== Your task ==
How many lines of the records below contain the string "picture", matching case exactly? Reply with the number alone.

== Records taken from a collection ==
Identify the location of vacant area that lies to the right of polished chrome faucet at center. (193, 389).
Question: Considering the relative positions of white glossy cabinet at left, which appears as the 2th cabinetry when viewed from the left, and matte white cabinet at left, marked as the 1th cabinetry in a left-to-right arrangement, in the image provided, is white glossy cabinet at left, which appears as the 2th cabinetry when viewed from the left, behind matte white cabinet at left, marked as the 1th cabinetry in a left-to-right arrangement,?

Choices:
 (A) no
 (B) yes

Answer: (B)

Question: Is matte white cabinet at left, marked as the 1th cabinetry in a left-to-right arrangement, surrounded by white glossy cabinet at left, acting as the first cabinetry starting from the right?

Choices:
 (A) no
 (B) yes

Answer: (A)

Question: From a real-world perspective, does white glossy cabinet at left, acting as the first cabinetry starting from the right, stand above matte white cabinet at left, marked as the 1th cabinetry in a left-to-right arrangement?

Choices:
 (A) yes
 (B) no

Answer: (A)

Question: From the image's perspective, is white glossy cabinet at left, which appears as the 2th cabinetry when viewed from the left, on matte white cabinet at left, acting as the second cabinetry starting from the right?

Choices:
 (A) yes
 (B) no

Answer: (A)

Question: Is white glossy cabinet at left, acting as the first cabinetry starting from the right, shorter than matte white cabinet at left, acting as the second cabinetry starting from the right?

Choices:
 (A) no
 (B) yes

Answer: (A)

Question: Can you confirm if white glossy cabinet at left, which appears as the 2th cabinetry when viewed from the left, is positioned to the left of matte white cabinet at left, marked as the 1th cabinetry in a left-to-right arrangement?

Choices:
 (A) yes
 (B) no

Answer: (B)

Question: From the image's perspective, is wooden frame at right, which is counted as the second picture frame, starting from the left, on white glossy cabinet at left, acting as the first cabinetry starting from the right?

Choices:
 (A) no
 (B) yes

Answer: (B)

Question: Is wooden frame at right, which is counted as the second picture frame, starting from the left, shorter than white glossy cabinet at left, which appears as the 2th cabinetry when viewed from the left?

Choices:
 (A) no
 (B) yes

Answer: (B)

== Solution to this task ==
2